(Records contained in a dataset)
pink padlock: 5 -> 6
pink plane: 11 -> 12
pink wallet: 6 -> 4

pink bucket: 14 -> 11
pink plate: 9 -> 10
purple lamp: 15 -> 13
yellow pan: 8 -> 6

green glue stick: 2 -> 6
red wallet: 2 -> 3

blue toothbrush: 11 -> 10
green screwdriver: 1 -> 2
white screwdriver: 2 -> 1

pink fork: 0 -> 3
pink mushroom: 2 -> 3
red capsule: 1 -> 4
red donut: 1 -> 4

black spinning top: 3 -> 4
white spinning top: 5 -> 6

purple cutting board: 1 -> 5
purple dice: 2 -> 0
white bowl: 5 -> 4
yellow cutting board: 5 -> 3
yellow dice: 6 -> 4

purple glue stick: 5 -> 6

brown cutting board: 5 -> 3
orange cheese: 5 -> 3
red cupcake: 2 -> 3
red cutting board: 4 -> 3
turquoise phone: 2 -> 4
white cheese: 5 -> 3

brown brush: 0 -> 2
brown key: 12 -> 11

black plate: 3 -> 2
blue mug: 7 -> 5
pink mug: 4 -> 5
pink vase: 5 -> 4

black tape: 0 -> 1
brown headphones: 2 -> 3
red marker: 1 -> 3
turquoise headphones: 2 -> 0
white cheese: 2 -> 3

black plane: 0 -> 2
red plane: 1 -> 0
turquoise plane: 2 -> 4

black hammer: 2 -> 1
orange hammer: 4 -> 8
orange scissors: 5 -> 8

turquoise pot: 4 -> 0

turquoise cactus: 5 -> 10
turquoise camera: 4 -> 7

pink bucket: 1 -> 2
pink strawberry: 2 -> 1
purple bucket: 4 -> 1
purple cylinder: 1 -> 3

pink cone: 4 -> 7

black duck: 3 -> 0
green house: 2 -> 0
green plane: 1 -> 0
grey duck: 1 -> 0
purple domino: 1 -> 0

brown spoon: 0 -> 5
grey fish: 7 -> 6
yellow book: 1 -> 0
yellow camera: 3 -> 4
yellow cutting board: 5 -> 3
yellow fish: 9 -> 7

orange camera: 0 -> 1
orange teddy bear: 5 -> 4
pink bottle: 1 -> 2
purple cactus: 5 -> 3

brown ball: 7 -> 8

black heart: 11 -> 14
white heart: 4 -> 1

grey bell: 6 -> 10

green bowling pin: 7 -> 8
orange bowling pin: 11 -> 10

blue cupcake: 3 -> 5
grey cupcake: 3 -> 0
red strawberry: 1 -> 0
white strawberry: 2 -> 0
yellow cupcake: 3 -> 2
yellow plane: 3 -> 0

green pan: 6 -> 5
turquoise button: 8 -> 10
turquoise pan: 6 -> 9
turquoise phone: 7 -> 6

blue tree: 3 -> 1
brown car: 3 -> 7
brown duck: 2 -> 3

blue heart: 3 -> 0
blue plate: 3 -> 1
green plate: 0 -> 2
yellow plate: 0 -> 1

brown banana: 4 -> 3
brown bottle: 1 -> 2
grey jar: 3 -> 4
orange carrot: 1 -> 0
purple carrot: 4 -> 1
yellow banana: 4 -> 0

◆ **How to complete this task**:
Lines containing the word "white" are to be tallied across the entries above; give only the resulting count.

◆ **Written answer**:
7